With the pictures removed, write out the data below exactly.

[Stored data]
★ ★ ★ ★ ★

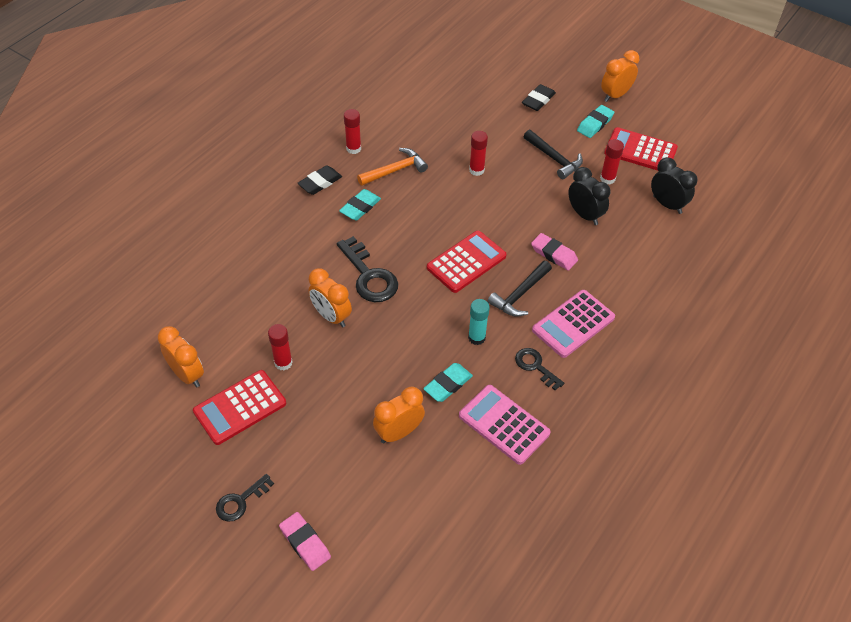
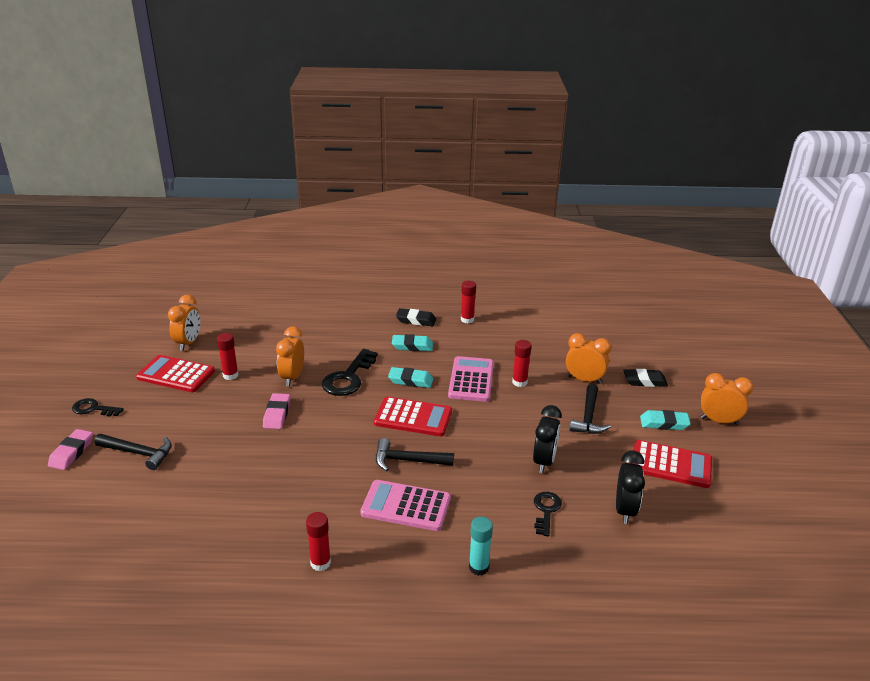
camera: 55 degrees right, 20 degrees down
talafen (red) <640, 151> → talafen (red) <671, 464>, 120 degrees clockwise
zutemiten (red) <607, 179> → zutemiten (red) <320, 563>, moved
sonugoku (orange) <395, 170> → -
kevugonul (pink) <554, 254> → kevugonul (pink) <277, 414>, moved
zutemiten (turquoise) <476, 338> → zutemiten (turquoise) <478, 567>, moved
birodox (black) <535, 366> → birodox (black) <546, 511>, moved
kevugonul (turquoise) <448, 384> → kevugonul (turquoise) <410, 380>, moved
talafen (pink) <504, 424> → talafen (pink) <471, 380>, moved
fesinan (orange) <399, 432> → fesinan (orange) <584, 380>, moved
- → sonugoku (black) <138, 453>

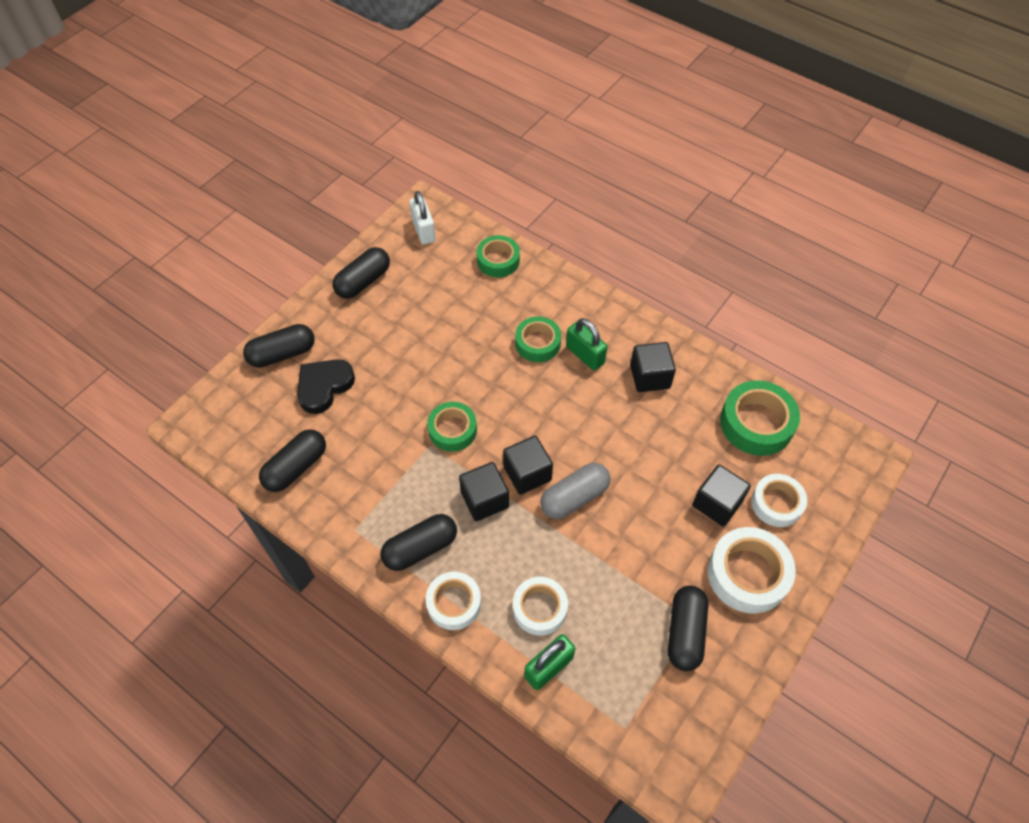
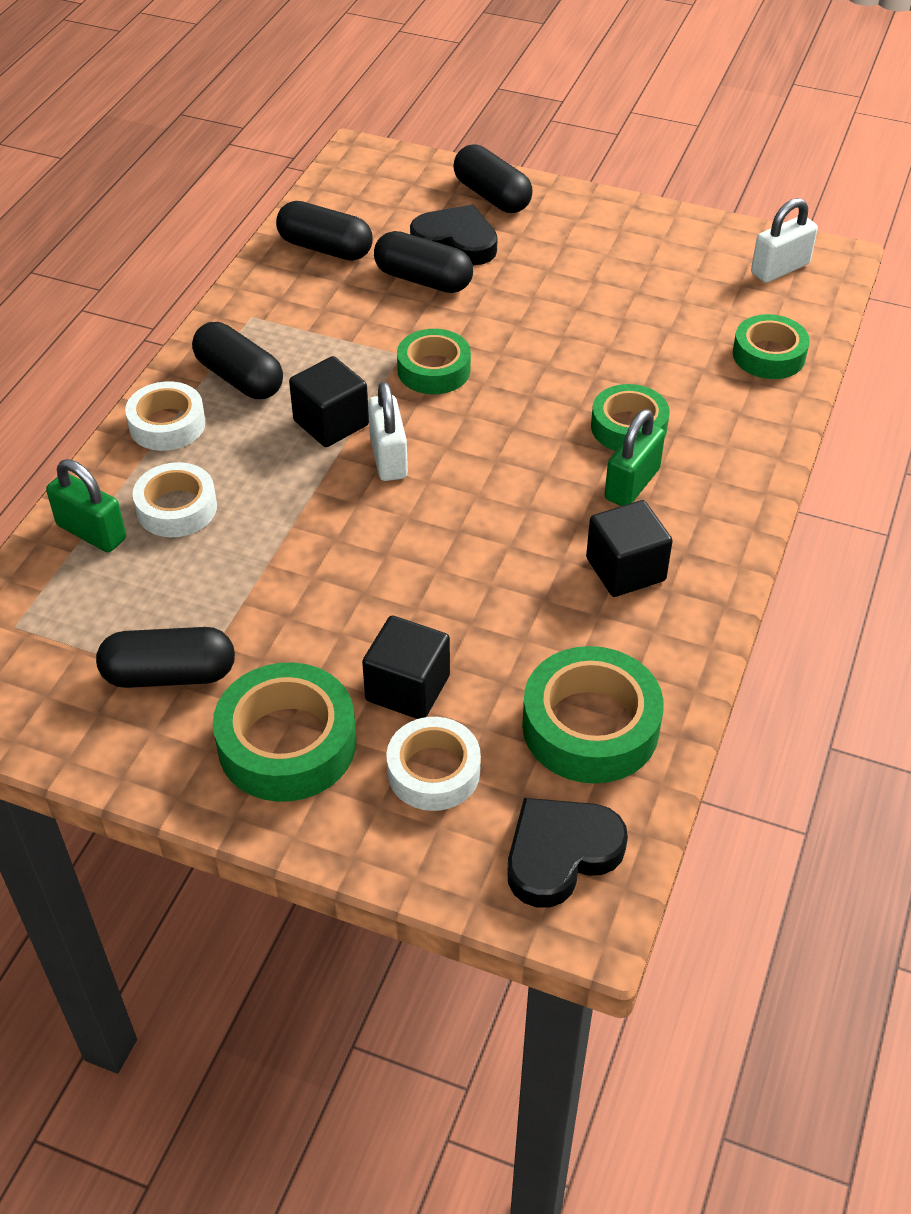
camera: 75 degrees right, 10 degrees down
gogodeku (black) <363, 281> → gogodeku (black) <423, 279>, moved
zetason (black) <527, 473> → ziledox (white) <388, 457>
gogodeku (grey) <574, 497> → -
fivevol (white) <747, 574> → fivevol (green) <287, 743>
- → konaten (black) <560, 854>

★ ★ ★ ★ ★

- SOLUTION TO THE PROBLEM
camera: 55 degrees right, 20 degrees down
talafen (red) <640, 151> → talafen (red) <671, 464>, 120 degrees clockwise
zutemiten (red) <607, 179> → zutemiten (red) <320, 563>, moved
sonugoku (orange) <395, 170> → -
kevugonul (pink) <554, 254> → kevugonul (pink) <277, 414>, moved
zutemiten (turquoise) <476, 338> → zutemiten (turquoise) <478, 567>, moved
birodox (black) <535, 366> → birodox (black) <546, 511>, moved
kevugonul (turquoise) <448, 384> → kevugonul (turquoise) <410, 380>, moved
talafen (pink) <504, 424> → talafen (pink) <471, 380>, moved
fesinan (orange) <399, 432> → fesinan (orange) <584, 380>, moved
- → sonugoku (black) <138, 453>

camera: 75 degrees right, 10 degrees down
gogodeku (black) <363, 281> → gogodeku (black) <423, 279>, moved
zetason (black) <527, 473> → ziledox (white) <388, 457>
gogodeku (grey) <574, 497> → -
fivevol (white) <747, 574> → fivevol (green) <287, 743>
- → konaten (black) <560, 854>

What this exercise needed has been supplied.